┌──

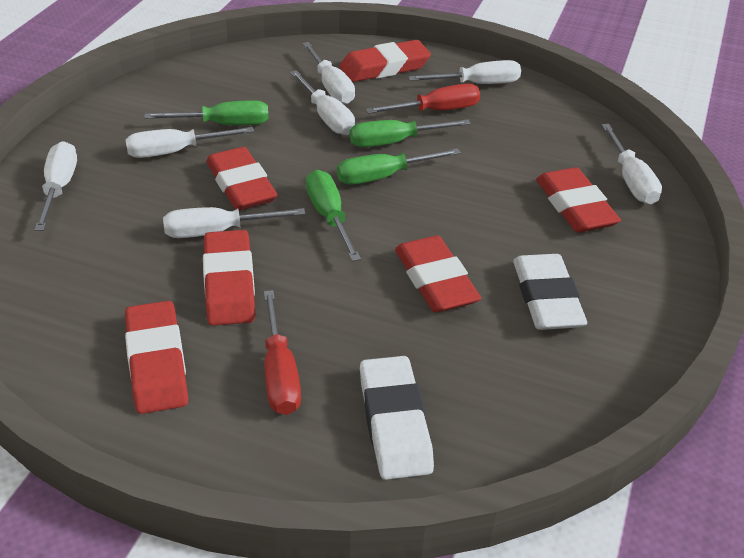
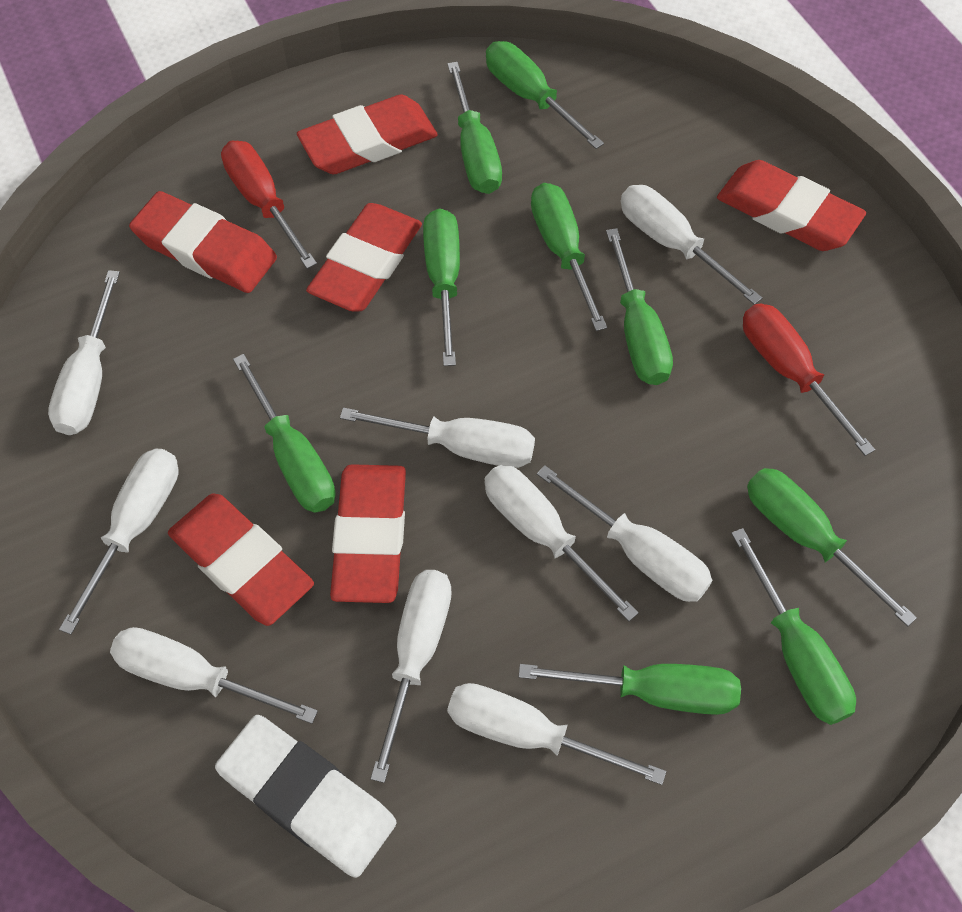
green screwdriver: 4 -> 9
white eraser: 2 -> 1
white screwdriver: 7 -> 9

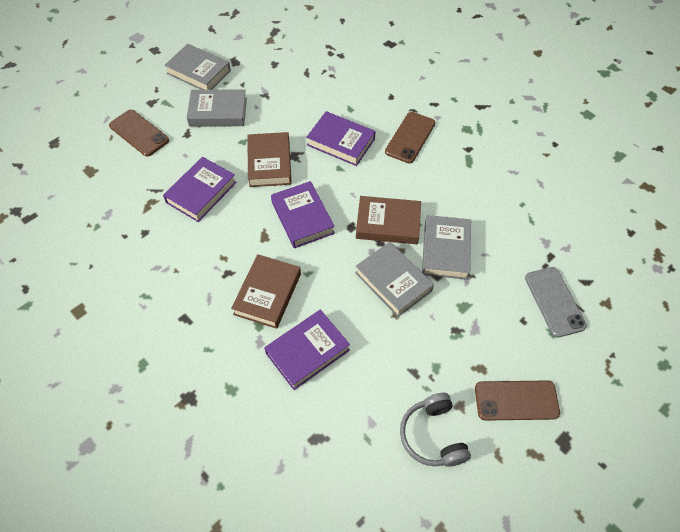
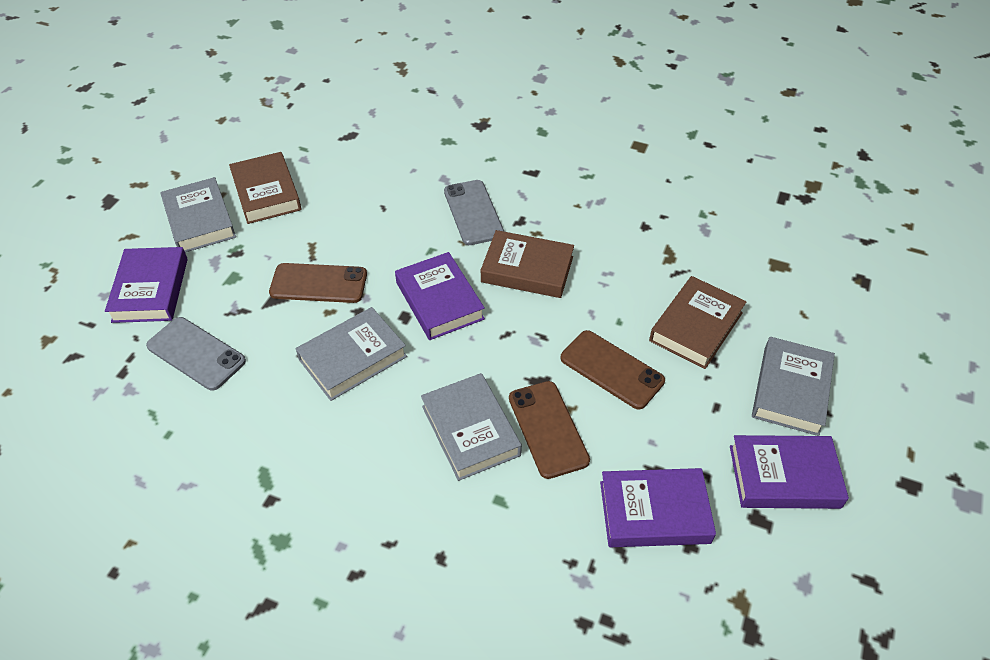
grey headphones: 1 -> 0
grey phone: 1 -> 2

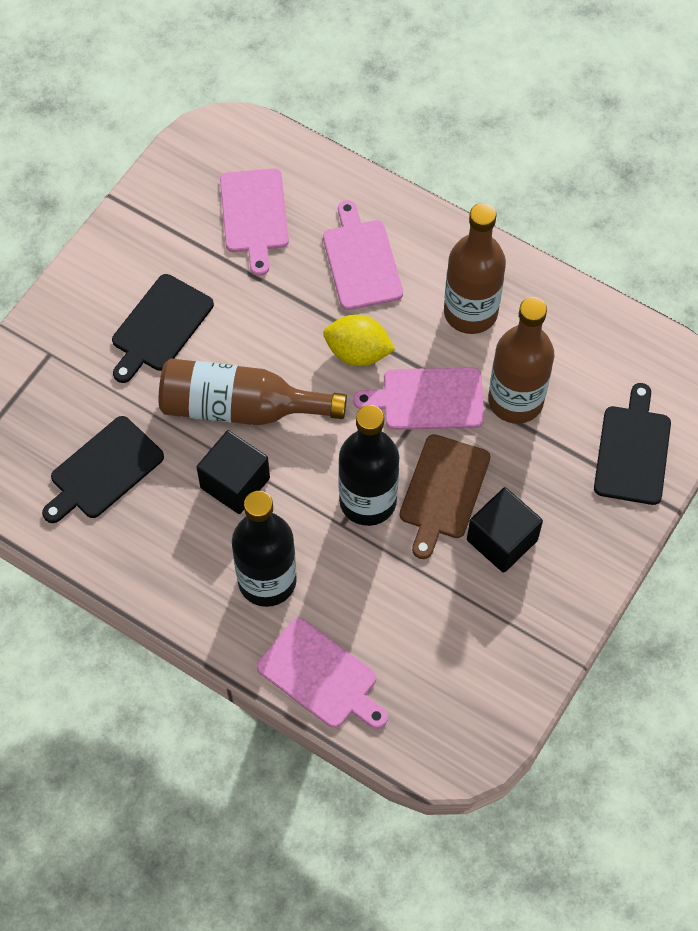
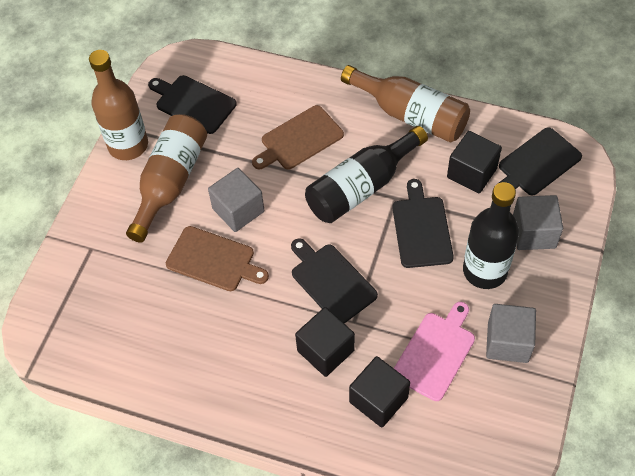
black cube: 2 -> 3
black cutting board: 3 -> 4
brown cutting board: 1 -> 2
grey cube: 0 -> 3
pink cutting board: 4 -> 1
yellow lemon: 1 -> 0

└──

_What the task asks_: Retype only the lines from the one with "white screwdriver: 7 -> 9" through the final line of the entries, please, and keep the pictures out.

_Exercise output_:
white screwdriver: 7 -> 9

grey headphones: 1 -> 0
grey phone: 1 -> 2

black cube: 2 -> 3
black cutting board: 3 -> 4
brown cutting board: 1 -> 2
grey cube: 0 -> 3
pink cutting board: 4 -> 1
yellow lemon: 1 -> 0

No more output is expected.